== Problem to solve ==
For this exercise, return exactly the lines of the material below that begin at the one with "brown cap: 4 -> 3" and stop after the one with "turquoise bell: 3 -> 1".
* * * * * * *
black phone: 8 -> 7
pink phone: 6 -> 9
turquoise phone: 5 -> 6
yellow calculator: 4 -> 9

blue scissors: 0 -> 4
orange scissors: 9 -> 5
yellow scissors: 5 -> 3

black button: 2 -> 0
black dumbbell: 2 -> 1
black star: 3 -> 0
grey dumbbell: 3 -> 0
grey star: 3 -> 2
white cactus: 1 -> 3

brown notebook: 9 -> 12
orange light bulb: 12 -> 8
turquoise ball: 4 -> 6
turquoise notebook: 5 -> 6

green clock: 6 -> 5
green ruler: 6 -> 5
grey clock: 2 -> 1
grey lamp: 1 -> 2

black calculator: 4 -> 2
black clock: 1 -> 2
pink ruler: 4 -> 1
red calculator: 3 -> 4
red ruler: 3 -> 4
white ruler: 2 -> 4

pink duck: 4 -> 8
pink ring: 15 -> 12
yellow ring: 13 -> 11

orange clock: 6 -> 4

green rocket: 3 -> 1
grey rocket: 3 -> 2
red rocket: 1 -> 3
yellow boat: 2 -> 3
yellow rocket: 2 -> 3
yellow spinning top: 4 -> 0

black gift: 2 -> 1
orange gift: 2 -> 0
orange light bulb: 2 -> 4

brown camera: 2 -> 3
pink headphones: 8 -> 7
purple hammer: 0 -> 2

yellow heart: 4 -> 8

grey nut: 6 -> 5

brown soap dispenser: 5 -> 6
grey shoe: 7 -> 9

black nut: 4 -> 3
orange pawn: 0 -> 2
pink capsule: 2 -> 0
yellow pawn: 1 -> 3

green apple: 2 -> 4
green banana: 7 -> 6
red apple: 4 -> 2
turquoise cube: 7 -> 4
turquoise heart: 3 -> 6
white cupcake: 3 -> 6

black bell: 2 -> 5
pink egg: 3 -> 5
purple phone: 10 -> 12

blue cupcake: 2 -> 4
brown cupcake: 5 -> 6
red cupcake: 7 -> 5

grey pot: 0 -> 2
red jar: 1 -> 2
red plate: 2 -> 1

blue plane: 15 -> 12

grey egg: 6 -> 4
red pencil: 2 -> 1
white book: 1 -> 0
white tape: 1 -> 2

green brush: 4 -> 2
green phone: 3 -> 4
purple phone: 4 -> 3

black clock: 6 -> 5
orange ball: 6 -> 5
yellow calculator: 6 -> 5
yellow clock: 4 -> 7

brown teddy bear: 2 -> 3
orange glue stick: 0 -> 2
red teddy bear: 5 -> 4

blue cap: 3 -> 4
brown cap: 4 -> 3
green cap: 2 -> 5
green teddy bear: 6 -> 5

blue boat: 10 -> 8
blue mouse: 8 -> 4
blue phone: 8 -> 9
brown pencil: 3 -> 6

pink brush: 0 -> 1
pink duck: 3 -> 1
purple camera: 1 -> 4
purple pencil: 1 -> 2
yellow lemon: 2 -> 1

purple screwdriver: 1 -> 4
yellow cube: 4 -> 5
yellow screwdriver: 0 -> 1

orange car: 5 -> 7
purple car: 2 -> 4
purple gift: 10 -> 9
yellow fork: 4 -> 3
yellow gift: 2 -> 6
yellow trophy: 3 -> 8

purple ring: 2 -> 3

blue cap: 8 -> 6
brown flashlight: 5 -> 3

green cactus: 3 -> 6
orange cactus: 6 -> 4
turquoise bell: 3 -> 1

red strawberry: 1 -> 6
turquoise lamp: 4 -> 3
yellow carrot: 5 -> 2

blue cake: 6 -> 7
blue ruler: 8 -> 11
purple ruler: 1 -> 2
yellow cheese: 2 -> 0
* * * * * * *
== Response box ==
brown cap: 4 -> 3
green cap: 2 -> 5
green teddy bear: 6 -> 5

blue boat: 10 -> 8
blue mouse: 8 -> 4
blue phone: 8 -> 9
brown pencil: 3 -> 6

pink brush: 0 -> 1
pink duck: 3 -> 1
purple camera: 1 -> 4
purple pencil: 1 -> 2
yellow lemon: 2 -> 1

purple screwdriver: 1 -> 4
yellow cube: 4 -> 5
yellow screwdriver: 0 -> 1

orange car: 5 -> 7
purple car: 2 -> 4
purple gift: 10 -> 9
yellow fork: 4 -> 3
yellow gift: 2 -> 6
yellow trophy: 3 -> 8

purple ring: 2 -> 3

blue cap: 8 -> 6
brown flashlight: 5 -> 3

green cactus: 3 -> 6
orange cactus: 6 -> 4
turquoise bell: 3 -> 1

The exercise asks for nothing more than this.